■ Exercise details ■
In your copy, set down the entries exactly and exclude the pictures.

------------

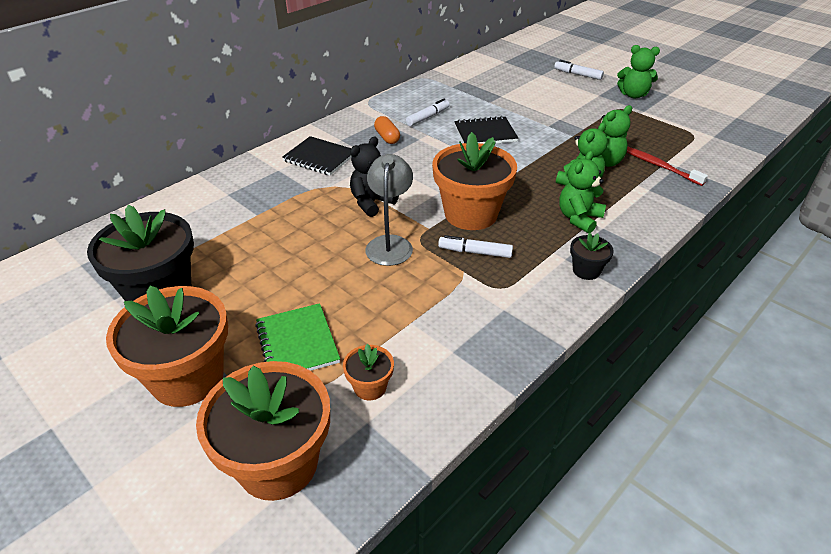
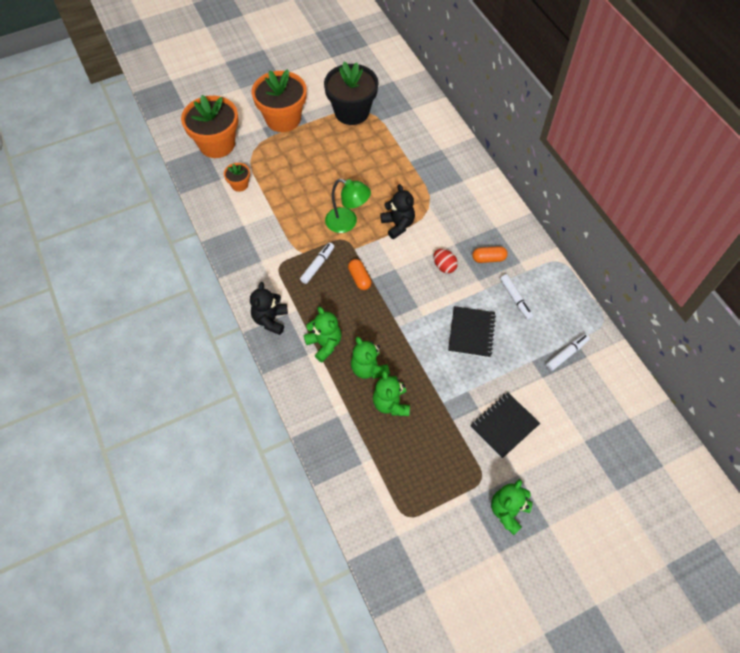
camera: 110 degrees right, 20 degrees up
(297, 343) = (284, 162): green notebook -> none
(319, 158) = (471, 207): black notebook -> black notebook (504, 425)
(390, 244) = (347, 223): grey lamp -> green lamp
(414, 161) = (444, 266): none -> red egg
(471, 214) = (359, 278): orange flower pot -> orange capsule
(577, 74) = (575, 480): white marker -> white marker (566, 354)
(586, 270) = (270, 320): black flower pot -> black teddy bear
(658, 165) = (368, 446): red toothbrush -> none

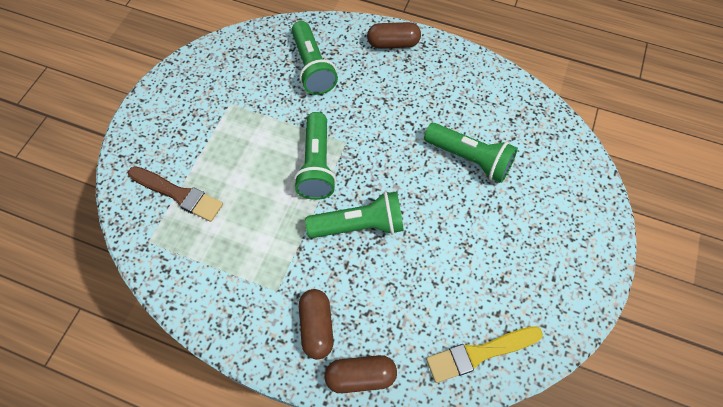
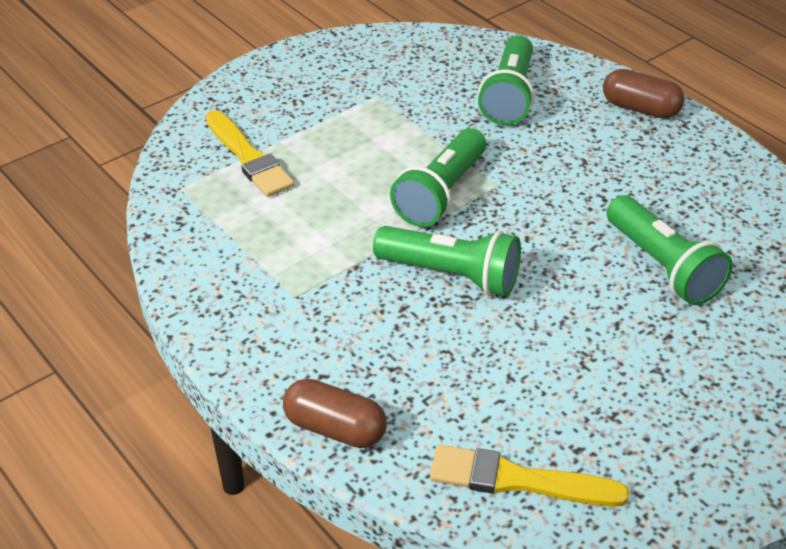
camera: 30 degrees right, 20 degrees down
(178, 194) = (249, 157): brown brush -> yellow brush
(316, 327) = (317, 353): brown capsule -> none

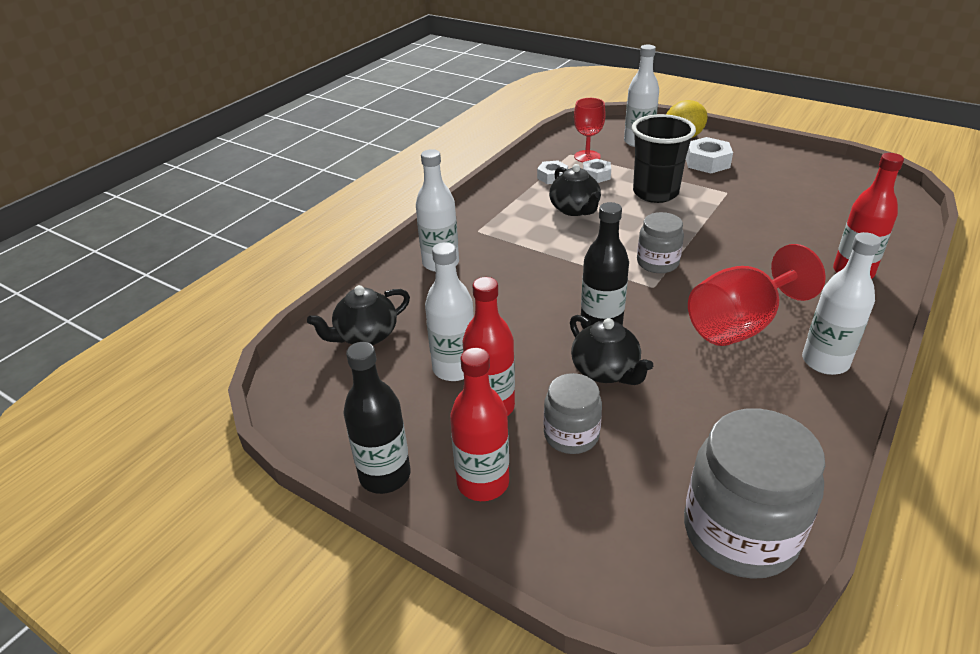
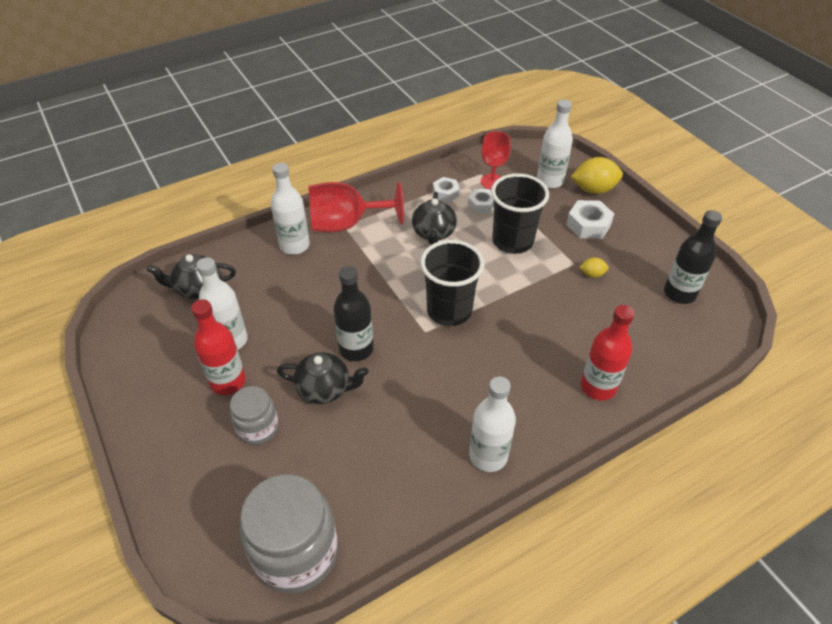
camera: 25 degrees right, 10 degrees up
(385, 475) = (127, 401): black bottle -> black bottle (679, 293)
(483, 482) = (177, 435): red bottle -> none
(605, 371) = (324, 389): black teapot -> black teapot turned 75 degrees counterclockwise
(657, 263) = (449, 311): grey jar -> black cup
(740, 325) = (456, 394): red goblet -> red goblet (346, 224)
(751, 195) = (592, 274): none -> yellow lemon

------------

■ Reply ■
camera: 110 degrees right, 20 degrees up
(297, 343) = (284, 162): green notebook -> none
(319, 158) = (471, 207): black notebook -> black notebook (504, 425)
(390, 244) = (347, 223): grey lamp -> green lamp
(414, 161) = (444, 266): none -> red egg
(471, 214) = (359, 278): orange flower pot -> orange capsule
(577, 74) = (575, 480): white marker -> white marker (566, 354)
(586, 270) = (270, 320): black flower pot -> black teddy bear
(658, 165) = (368, 446): red toothbrush -> none

camera: 30 degrees right, 20 degrees down
(178, 194) = (249, 157): brown brush -> yellow brush
(316, 327) = (317, 353): brown capsule -> none

camera: 25 degrees right, 10 degrees up
(385, 475) = (127, 401): black bottle -> black bottle (679, 293)
(483, 482) = (177, 435): red bottle -> none
(605, 371) = (324, 389): black teapot -> black teapot turned 75 degrees counterclockwise
(657, 263) = (449, 311): grey jar -> black cup
(740, 325) = (456, 394): red goblet -> red goblet (346, 224)
(751, 195) = (592, 274): none -> yellow lemon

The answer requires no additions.